WORK TO BE COMPLETED:
In the records below, find the line holding "TR202: NMOS (G" and the line holding "U15: NAND 74LS00". Set down both, with every line between them, exactly.

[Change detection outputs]
═══

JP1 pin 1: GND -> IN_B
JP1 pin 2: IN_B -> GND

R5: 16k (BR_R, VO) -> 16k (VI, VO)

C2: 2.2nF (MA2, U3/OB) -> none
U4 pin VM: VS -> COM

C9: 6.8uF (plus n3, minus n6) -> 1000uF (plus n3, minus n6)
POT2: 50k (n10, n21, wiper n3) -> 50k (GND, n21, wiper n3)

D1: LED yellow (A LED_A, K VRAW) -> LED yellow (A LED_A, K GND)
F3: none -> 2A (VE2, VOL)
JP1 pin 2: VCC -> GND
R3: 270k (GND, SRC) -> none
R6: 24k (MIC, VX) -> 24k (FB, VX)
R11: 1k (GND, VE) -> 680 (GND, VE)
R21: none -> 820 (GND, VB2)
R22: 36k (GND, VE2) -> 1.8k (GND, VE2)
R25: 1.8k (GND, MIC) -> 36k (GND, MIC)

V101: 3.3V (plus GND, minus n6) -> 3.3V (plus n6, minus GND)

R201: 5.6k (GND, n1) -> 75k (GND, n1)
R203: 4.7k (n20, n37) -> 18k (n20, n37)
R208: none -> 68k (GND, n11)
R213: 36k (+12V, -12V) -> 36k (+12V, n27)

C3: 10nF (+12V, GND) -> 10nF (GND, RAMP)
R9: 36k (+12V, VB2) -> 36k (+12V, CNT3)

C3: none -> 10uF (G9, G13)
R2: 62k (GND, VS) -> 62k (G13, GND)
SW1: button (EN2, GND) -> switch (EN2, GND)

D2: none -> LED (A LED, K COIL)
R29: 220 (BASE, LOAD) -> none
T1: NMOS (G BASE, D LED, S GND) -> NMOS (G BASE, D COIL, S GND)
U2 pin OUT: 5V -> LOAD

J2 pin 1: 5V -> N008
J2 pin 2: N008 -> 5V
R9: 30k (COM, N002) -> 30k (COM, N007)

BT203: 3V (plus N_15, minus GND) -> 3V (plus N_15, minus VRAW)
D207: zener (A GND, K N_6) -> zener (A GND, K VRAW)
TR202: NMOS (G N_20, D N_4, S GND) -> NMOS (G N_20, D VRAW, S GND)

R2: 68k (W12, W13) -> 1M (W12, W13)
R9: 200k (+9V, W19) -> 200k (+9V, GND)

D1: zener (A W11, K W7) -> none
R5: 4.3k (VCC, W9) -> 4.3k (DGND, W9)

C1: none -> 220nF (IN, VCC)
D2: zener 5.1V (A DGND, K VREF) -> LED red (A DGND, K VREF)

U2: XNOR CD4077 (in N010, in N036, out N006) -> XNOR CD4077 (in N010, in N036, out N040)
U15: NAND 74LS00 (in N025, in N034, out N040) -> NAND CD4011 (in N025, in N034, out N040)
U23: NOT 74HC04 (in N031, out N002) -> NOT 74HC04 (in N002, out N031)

═══

THE COMPLETED TASK:
TR202: NMOS (G N_20, D N_4, S GND) -> NMOS (G N_20, D VRAW, S GND)

R2: 68k (W12, W13) -> 1M (W12, W13)
R9: 200k (+9V, W19) -> 200k (+9V, GND)

D1: zener (A W11, K W7) -> none
R5: 4.3k (VCC, W9) -> 4.3k (DGND, W9)

C1: none -> 220nF (IN, VCC)
D2: zener 5.1V (A DGND, K VREF) -> LED red (A DGND, K VREF)

U2: XNOR CD4077 (in N010, in N036, out N006) -> XNOR CD4077 (in N010, in N036, out N040)
U15: NAND 74LS00 (in N025, in N034, out N040) -> NAND CD4011 (in N025, in N034, out N040)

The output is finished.